* WHAT YOU WILL DO
Every record must appear in the answer exactly as it stands.

* INFORMATION PROVIDED
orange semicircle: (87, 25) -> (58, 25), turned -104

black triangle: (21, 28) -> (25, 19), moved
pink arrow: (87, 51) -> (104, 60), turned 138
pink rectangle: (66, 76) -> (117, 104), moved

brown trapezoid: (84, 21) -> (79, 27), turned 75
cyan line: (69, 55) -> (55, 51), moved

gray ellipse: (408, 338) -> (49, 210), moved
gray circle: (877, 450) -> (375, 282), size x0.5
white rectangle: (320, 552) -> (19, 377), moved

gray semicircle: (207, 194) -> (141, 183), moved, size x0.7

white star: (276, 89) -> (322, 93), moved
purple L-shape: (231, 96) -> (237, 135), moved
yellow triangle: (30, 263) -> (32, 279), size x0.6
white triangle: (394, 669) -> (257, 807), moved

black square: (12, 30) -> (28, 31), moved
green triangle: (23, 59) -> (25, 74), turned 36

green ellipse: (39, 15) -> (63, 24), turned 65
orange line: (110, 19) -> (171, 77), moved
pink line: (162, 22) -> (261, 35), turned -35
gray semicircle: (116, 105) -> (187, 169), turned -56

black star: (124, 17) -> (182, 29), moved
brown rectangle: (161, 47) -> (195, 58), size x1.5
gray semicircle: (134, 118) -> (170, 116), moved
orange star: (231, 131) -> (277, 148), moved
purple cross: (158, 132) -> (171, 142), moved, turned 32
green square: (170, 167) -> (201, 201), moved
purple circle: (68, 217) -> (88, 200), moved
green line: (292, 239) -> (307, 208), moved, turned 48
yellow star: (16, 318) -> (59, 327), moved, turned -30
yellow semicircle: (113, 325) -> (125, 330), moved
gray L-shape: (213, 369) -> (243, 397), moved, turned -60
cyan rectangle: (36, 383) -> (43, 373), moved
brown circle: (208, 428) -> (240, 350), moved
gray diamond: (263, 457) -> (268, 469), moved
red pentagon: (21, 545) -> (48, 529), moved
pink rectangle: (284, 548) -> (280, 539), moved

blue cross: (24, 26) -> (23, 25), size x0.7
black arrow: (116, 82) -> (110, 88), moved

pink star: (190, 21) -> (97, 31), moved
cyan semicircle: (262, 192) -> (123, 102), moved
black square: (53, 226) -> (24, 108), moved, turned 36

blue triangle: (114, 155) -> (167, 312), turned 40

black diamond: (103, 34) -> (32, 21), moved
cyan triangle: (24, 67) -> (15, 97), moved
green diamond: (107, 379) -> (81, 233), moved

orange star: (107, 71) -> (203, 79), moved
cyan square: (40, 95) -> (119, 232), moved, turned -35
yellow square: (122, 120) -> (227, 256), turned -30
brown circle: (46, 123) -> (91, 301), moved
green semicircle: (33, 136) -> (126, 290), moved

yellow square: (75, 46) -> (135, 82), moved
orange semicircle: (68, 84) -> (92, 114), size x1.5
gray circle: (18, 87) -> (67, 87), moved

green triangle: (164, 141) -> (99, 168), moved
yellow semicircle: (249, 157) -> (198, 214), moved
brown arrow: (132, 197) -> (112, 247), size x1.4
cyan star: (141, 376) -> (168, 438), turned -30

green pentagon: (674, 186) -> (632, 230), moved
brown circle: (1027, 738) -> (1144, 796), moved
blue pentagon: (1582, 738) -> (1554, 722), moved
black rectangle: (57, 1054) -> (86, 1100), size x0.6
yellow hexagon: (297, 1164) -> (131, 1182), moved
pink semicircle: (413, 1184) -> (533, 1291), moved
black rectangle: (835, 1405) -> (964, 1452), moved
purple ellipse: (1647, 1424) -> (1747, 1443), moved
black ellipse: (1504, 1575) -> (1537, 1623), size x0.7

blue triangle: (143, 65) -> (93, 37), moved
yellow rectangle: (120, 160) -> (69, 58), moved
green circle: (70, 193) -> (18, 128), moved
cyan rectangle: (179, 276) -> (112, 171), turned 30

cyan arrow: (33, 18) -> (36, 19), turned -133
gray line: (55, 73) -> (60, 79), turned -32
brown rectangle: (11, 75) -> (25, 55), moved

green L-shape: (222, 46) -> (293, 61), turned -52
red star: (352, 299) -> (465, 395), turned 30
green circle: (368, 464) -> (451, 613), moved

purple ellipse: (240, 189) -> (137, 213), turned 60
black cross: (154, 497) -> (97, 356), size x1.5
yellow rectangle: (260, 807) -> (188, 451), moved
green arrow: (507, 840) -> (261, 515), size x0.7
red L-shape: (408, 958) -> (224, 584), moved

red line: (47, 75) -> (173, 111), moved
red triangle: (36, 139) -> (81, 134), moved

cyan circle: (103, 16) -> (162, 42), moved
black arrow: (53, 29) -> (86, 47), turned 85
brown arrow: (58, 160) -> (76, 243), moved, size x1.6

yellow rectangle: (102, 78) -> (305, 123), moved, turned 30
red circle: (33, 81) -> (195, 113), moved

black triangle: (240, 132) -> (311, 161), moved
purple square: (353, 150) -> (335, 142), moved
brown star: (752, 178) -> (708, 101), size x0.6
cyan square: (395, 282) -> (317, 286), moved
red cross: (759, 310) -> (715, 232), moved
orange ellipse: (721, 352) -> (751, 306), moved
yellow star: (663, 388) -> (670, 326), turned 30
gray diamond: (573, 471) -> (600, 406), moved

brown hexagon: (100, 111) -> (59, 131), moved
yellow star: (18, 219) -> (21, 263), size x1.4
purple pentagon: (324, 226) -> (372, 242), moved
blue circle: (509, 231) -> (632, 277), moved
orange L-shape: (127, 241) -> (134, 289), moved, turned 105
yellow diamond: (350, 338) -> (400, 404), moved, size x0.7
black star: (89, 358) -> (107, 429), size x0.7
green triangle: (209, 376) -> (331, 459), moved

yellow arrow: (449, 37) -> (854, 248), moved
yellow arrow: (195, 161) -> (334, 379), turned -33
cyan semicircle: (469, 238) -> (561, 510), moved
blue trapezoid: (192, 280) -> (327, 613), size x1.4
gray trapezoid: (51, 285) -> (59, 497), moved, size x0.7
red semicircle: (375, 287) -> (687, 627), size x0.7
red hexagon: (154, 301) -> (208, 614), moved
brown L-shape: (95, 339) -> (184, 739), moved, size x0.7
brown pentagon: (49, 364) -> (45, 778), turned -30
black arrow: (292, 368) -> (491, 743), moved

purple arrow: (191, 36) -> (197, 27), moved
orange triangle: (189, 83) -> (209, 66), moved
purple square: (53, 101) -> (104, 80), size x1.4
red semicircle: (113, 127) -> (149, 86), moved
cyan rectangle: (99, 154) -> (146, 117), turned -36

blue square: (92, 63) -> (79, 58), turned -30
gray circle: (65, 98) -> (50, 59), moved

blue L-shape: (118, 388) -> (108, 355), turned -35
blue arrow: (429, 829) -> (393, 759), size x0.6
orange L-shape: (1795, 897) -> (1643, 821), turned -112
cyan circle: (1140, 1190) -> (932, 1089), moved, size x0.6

* SOLUTION TO THIS EXERCISE
orange semicircle: (87, 25) -> (58, 25), turned -104

black triangle: (21, 28) -> (25, 19), moved
pink arrow: (87, 51) -> (104, 60), turned 138
pink rectangle: (66, 76) -> (117, 104), moved

brown trapezoid: (84, 21) -> (79, 27), turned 75
cyan line: (69, 55) -> (55, 51), moved

gray ellipse: (408, 338) -> (49, 210), moved
gray circle: (877, 450) -> (375, 282), size x0.5
white rectangle: (320, 552) -> (19, 377), moved

gray semicircle: (207, 194) -> (141, 183), moved, size x0.7

white star: (276, 89) -> (322, 93), moved
purple L-shape: (231, 96) -> (237, 135), moved
yellow triangle: (30, 263) -> (32, 279), size x0.6
white triangle: (394, 669) -> (257, 807), moved

black square: (12, 30) -> (28, 31), moved
green triangle: (23, 59) -> (25, 74), turned 36

green ellipse: (39, 15) -> (63, 24), turned 65
orange line: (110, 19) -> (171, 77), moved
pink line: (162, 22) -> (261, 35), turned -35
gray semicircle: (116, 105) -> (187, 169), turned -56

black star: (124, 17) -> (182, 29), moved
brown rectangle: (161, 47) -> (195, 58), size x1.5
gray semicircle: (134, 118) -> (170, 116), moved
orange star: (231, 131) -> (277, 148), moved
purple cross: (158, 132) -> (171, 142), moved, turned 32
green square: (170, 167) -> (201, 201), moved
purple circle: (68, 217) -> (88, 200), moved
green line: (292, 239) -> (307, 208), moved, turned 48
yellow star: (16, 318) -> (59, 327), moved, turned -30
yellow semicircle: (113, 325) -> (125, 330), moved
gray L-shape: (213, 369) -> (243, 397), moved, turned -60
cyan rectangle: (36, 383) -> (43, 373), moved
brown circle: (208, 428) -> (240, 350), moved
gray diamond: (263, 457) -> (268, 469), moved
red pentagon: (21, 545) -> (48, 529), moved
pink rectangle: (284, 548) -> (280, 539), moved

blue cross: (24, 26) -> (23, 25), size x0.7
black arrow: (116, 82) -> (110, 88), moved

pink star: (190, 21) -> (97, 31), moved
cyan semicircle: (262, 192) -> (123, 102), moved
black square: (53, 226) -> (24, 108), moved, turned 36

blue triangle: (114, 155) -> (167, 312), turned 40

black diamond: (103, 34) -> (32, 21), moved
cyan triangle: (24, 67) -> (15, 97), moved
green diamond: (107, 379) -> (81, 233), moved

orange star: (107, 71) -> (203, 79), moved
cyan square: (40, 95) -> (119, 232), moved, turned -35
yellow square: (122, 120) -> (227, 256), turned -30
brown circle: (46, 123) -> (91, 301), moved
green semicircle: (33, 136) -> (126, 290), moved

yellow square: (75, 46) -> (135, 82), moved
orange semicircle: (68, 84) -> (92, 114), size x1.5
gray circle: (18, 87) -> (67, 87), moved

green triangle: (164, 141) -> (99, 168), moved
yellow semicircle: (249, 157) -> (198, 214), moved
brown arrow: (132, 197) -> (112, 247), size x1.4
cyan star: (141, 376) -> (168, 438), turned -30

green pentagon: (674, 186) -> (632, 230), moved
brown circle: (1027, 738) -> (1144, 796), moved
blue pentagon: (1582, 738) -> (1554, 722), moved
black rectangle: (57, 1054) -> (86, 1100), size x0.6
yellow hexagon: (297, 1164) -> (131, 1182), moved
pink semicircle: (413, 1184) -> (533, 1291), moved
black rectangle: (835, 1405) -> (964, 1452), moved
purple ellipse: (1647, 1424) -> (1747, 1443), moved
black ellipse: (1504, 1575) -> (1537, 1623), size x0.7

blue triangle: (143, 65) -> (93, 37), moved
yellow rectangle: (120, 160) -> (69, 58), moved
green circle: (70, 193) -> (18, 128), moved
cyan rectangle: (179, 276) -> (112, 171), turned 30

cyan arrow: (33, 18) -> (36, 19), turned -133
gray line: (55, 73) -> (60, 79), turned -32
brown rectangle: (11, 75) -> (25, 55), moved

green L-shape: (222, 46) -> (293, 61), turned -52
red star: (352, 299) -> (465, 395), turned 30
green circle: (368, 464) -> (451, 613), moved

purple ellipse: (240, 189) -> (137, 213), turned 60
black cross: (154, 497) -> (97, 356), size x1.5
yellow rectangle: (260, 807) -> (188, 451), moved
green arrow: (507, 840) -> (261, 515), size x0.7
red L-shape: (408, 958) -> (224, 584), moved

red line: (47, 75) -> (173, 111), moved
red triangle: (36, 139) -> (81, 134), moved

cyan circle: (103, 16) -> (162, 42), moved
black arrow: (53, 29) -> (86, 47), turned 85
brown arrow: (58, 160) -> (76, 243), moved, size x1.6

yellow rectangle: (102, 78) -> (305, 123), moved, turned 30
red circle: (33, 81) -> (195, 113), moved

black triangle: (240, 132) -> (311, 161), moved
purple square: (353, 150) -> (335, 142), moved
brown star: (752, 178) -> (708, 101), size x0.6
cyan square: (395, 282) -> (317, 286), moved
red cross: (759, 310) -> (715, 232), moved
orange ellipse: (721, 352) -> (751, 306), moved
yellow star: (663, 388) -> (670, 326), turned 30
gray diamond: (573, 471) -> (600, 406), moved

brown hexagon: (100, 111) -> (59, 131), moved
yellow star: (18, 219) -> (21, 263), size x1.4
purple pentagon: (324, 226) -> (372, 242), moved
blue circle: (509, 231) -> (632, 277), moved
orange L-shape: (127, 241) -> (134, 289), moved, turned 105
yellow diamond: (350, 338) -> (400, 404), moved, size x0.7
black star: (89, 358) -> (107, 429), size x0.7
green triangle: (209, 376) -> (331, 459), moved

yellow arrow: (449, 37) -> (854, 248), moved
yellow arrow: (195, 161) -> (334, 379), turned -33
cyan semicircle: (469, 238) -> (561, 510), moved
blue trapezoid: (192, 280) -> (327, 613), size x1.4
gray trapezoid: (51, 285) -> (59, 497), moved, size x0.7
red semicircle: (375, 287) -> (687, 627), size x0.7
red hexagon: (154, 301) -> (208, 614), moved
brown L-shape: (95, 339) -> (184, 739), moved, size x0.7
brown pentagon: (49, 364) -> (45, 778), turned -30
black arrow: (292, 368) -> (491, 743), moved

purple arrow: (191, 36) -> (197, 27), moved
orange triangle: (189, 83) -> (209, 66), moved
purple square: (53, 101) -> (104, 80), size x1.4
red semicircle: (113, 127) -> (149, 86), moved
cyan rectangle: (99, 154) -> (146, 117), turned -36

blue square: (92, 63) -> (79, 58), turned -30
gray circle: (65, 98) -> (50, 59), moved

blue L-shape: (118, 388) -> (108, 355), turned -35
blue arrow: (429, 829) -> (393, 759), size x0.6
orange L-shape: (1795, 897) -> (1643, 821), turned -112
cyan circle: (1140, 1190) -> (932, 1089), moved, size x0.6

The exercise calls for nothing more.